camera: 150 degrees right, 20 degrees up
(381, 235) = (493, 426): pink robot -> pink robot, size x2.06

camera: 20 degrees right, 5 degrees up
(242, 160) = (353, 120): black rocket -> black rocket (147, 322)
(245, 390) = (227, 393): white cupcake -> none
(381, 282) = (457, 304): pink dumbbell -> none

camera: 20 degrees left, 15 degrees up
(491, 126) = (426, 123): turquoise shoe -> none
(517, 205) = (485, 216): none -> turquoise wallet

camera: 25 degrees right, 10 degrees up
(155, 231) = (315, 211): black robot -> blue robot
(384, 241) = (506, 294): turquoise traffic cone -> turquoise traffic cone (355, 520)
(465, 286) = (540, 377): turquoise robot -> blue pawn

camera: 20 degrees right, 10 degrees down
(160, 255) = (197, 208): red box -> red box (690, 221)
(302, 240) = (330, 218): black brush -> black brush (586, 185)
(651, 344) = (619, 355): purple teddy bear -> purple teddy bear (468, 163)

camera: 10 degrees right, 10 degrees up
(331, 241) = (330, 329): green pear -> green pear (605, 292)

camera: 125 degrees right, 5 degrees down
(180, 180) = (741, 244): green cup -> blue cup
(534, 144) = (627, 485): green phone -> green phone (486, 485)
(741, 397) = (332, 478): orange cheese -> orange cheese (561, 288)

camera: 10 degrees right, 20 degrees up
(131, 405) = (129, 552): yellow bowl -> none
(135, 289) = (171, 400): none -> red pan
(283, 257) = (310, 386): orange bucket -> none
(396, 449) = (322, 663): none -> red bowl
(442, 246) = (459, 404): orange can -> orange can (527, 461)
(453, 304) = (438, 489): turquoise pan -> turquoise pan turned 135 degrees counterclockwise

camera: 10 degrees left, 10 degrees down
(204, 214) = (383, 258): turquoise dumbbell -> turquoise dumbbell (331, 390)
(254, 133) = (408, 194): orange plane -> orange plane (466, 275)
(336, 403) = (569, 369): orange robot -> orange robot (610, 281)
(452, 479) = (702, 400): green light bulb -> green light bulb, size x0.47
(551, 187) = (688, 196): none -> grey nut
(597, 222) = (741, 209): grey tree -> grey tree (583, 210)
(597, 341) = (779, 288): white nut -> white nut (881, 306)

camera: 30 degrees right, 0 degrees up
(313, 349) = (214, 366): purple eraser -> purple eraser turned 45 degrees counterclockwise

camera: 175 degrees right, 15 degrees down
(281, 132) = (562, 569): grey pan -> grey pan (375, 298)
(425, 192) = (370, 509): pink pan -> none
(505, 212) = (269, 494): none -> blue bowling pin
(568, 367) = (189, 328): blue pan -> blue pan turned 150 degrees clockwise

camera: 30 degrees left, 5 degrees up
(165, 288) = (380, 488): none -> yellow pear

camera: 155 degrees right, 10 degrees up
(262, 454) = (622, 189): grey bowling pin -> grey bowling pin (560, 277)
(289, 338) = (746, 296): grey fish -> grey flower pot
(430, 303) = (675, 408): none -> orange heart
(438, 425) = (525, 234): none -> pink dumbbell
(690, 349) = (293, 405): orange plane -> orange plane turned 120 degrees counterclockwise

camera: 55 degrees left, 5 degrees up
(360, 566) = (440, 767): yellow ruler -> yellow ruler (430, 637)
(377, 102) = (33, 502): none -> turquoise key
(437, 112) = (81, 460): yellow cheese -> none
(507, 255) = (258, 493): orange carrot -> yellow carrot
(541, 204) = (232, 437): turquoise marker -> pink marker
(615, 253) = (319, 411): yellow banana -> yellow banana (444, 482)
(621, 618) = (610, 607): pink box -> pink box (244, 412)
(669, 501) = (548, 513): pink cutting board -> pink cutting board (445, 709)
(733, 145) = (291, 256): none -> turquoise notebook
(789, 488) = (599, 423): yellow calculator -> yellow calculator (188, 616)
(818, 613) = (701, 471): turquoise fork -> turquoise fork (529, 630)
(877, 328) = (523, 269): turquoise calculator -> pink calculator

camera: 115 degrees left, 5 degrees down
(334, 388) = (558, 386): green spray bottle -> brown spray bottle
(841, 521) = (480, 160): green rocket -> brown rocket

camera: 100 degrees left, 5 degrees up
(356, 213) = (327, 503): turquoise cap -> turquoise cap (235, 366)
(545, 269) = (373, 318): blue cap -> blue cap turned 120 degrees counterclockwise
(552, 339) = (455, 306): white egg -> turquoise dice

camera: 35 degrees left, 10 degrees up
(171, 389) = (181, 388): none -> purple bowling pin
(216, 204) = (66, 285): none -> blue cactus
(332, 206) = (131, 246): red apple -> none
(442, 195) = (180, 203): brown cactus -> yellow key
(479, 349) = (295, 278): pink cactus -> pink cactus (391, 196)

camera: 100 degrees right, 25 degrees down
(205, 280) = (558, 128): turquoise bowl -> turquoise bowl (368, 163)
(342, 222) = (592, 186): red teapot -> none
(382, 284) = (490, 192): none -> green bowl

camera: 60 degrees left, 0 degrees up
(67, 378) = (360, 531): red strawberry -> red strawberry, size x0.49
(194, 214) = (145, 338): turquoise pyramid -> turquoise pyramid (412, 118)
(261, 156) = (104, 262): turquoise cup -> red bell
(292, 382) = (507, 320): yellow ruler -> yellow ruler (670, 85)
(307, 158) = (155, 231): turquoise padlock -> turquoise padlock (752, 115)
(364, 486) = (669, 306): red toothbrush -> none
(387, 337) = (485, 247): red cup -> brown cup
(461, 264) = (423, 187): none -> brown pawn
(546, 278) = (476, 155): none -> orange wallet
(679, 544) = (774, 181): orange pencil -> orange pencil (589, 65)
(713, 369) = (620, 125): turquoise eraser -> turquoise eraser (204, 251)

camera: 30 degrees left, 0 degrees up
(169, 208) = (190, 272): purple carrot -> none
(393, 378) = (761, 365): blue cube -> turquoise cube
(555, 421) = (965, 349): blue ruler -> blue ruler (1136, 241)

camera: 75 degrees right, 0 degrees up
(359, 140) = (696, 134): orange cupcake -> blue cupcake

● ● ●

- **EXERCISE**
Return the material exactly as it was provided.

- **OUTPUT OF THE EXERCISE**
camera: 150 degrees right, 20 degrees up
(381, 235) = (493, 426): pink robot -> pink robot, size x2.06

camera: 20 degrees right, 5 degrees up
(242, 160) = (353, 120): black rocket -> black rocket (147, 322)
(245, 390) = (227, 393): white cupcake -> none
(381, 282) = (457, 304): pink dumbbell -> none

camera: 20 degrees left, 15 degrees up
(491, 126) = (426, 123): turquoise shoe -> none
(517, 205) = (485, 216): none -> turquoise wallet

camera: 25 degrees right, 10 degrees up
(155, 231) = (315, 211): black robot -> blue robot
(384, 241) = (506, 294): turquoise traffic cone -> turquoise traffic cone (355, 520)
(465, 286) = (540, 377): turquoise robot -> blue pawn

camera: 20 degrees right, 10 degrees down
(160, 255) = (197, 208): red box -> red box (690, 221)
(302, 240) = (330, 218): black brush -> black brush (586, 185)
(651, 344) = (619, 355): purple teddy bear -> purple teddy bear (468, 163)

camera: 10 degrees right, 10 degrees up
(331, 241) = (330, 329): green pear -> green pear (605, 292)

camera: 125 degrees right, 5 degrees down
(180, 180) = (741, 244): green cup -> blue cup
(534, 144) = (627, 485): green phone -> green phone (486, 485)
(741, 397) = (332, 478): orange cheese -> orange cheese (561, 288)

camera: 10 degrees right, 20 degrees up
(131, 405) = (129, 552): yellow bowl -> none
(135, 289) = (171, 400): none -> red pan
(283, 257) = (310, 386): orange bucket -> none
(396, 449) = (322, 663): none -> red bowl
(442, 246) = (459, 404): orange can -> orange can (527, 461)
(453, 304) = (438, 489): turquoise pan -> turquoise pan turned 135 degrees counterclockwise

camera: 10 degrees left, 10 degrees down
(204, 214) = (383, 258): turquoise dumbbell -> turquoise dumbbell (331, 390)
(254, 133) = (408, 194): orange plane -> orange plane (466, 275)
(336, 403) = (569, 369): orange robot -> orange robot (610, 281)
(452, 479) = (702, 400): green light bulb -> green light bulb, size x0.47
(551, 187) = (688, 196): none -> grey nut
(597, 222) = (741, 209): grey tree -> grey tree (583, 210)
(597, 341) = (779, 288): white nut -> white nut (881, 306)

camera: 30 degrees right, 0 degrees up
(313, 349) = (214, 366): purple eraser -> purple eraser turned 45 degrees counterclockwise

camera: 175 degrees right, 15 degrees down
(281, 132) = (562, 569): grey pan -> grey pan (375, 298)
(425, 192) = (370, 509): pink pan -> none
(505, 212) = (269, 494): none -> blue bowling pin
(568, 367) = (189, 328): blue pan -> blue pan turned 150 degrees clockwise

camera: 30 degrees left, 5 degrees up
(165, 288) = (380, 488): none -> yellow pear

camera: 155 degrees right, 10 degrees up
(262, 454) = (622, 189): grey bowling pin -> grey bowling pin (560, 277)
(289, 338) = (746, 296): grey fish -> grey flower pot
(430, 303) = (675, 408): none -> orange heart
(438, 425) = (525, 234): none -> pink dumbbell
(690, 349) = (293, 405): orange plane -> orange plane turned 120 degrees counterclockwise

camera: 55 degrees left, 5 degrees up
(360, 566) = (440, 767): yellow ruler -> yellow ruler (430, 637)
(377, 102) = (33, 502): none -> turquoise key
(437, 112) = (81, 460): yellow cheese -> none
(507, 255) = (258, 493): orange carrot -> yellow carrot
(541, 204) = (232, 437): turquoise marker -> pink marker
(615, 253) = (319, 411): yellow banana -> yellow banana (444, 482)
(621, 618) = (610, 607): pink box -> pink box (244, 412)
(669, 501) = (548, 513): pink cutting board -> pink cutting board (445, 709)
(733, 145) = (291, 256): none -> turquoise notebook
(789, 488) = (599, 423): yellow calculator -> yellow calculator (188, 616)
(818, 613) = (701, 471): turquoise fork -> turquoise fork (529, 630)
(877, 328) = (523, 269): turquoise calculator -> pink calculator

camera: 115 degrees left, 5 degrees down
(334, 388) = (558, 386): green spray bottle -> brown spray bottle
(841, 521) = (480, 160): green rocket -> brown rocket

camera: 100 degrees left, 5 degrees up
(356, 213) = (327, 503): turquoise cap -> turquoise cap (235, 366)
(545, 269) = (373, 318): blue cap -> blue cap turned 120 degrees counterclockwise
(552, 339) = (455, 306): white egg -> turquoise dice

camera: 35 degrees left, 10 degrees up
(171, 389) = (181, 388): none -> purple bowling pin
(216, 204) = (66, 285): none -> blue cactus
(332, 206) = (131, 246): red apple -> none
(442, 195) = (180, 203): brown cactus -> yellow key
(479, 349) = (295, 278): pink cactus -> pink cactus (391, 196)

camera: 100 degrees right, 25 degrees down
(205, 280) = (558, 128): turquoise bowl -> turquoise bowl (368, 163)
(342, 222) = (592, 186): red teapot -> none
(382, 284) = (490, 192): none -> green bowl

camera: 60 degrees left, 0 degrees up
(67, 378) = (360, 531): red strawberry -> red strawberry, size x0.49
(194, 214) = (145, 338): turquoise pyramid -> turquoise pyramid (412, 118)
(261, 156) = (104, 262): turquoise cup -> red bell
(292, 382) = (507, 320): yellow ruler -> yellow ruler (670, 85)
(307, 158) = (155, 231): turquoise padlock -> turquoise padlock (752, 115)
(364, 486) = (669, 306): red toothbrush -> none
(387, 337) = (485, 247): red cup -> brown cup
(461, 264) = (423, 187): none -> brown pawn
(546, 278) = (476, 155): none -> orange wallet
(679, 544) = (774, 181): orange pencil -> orange pencil (589, 65)
(713, 369) = (620, 125): turquoise eraser -> turquoise eraser (204, 251)

camera: 30 degrees left, 0 degrees up
(169, 208) = (190, 272): purple carrot -> none
(393, 378) = (761, 365): blue cube -> turquoise cube
(555, 421) = (965, 349): blue ruler -> blue ruler (1136, 241)

camera: 75 degrees right, 0 degrees up
(359, 140) = (696, 134): orange cupcake -> blue cupcake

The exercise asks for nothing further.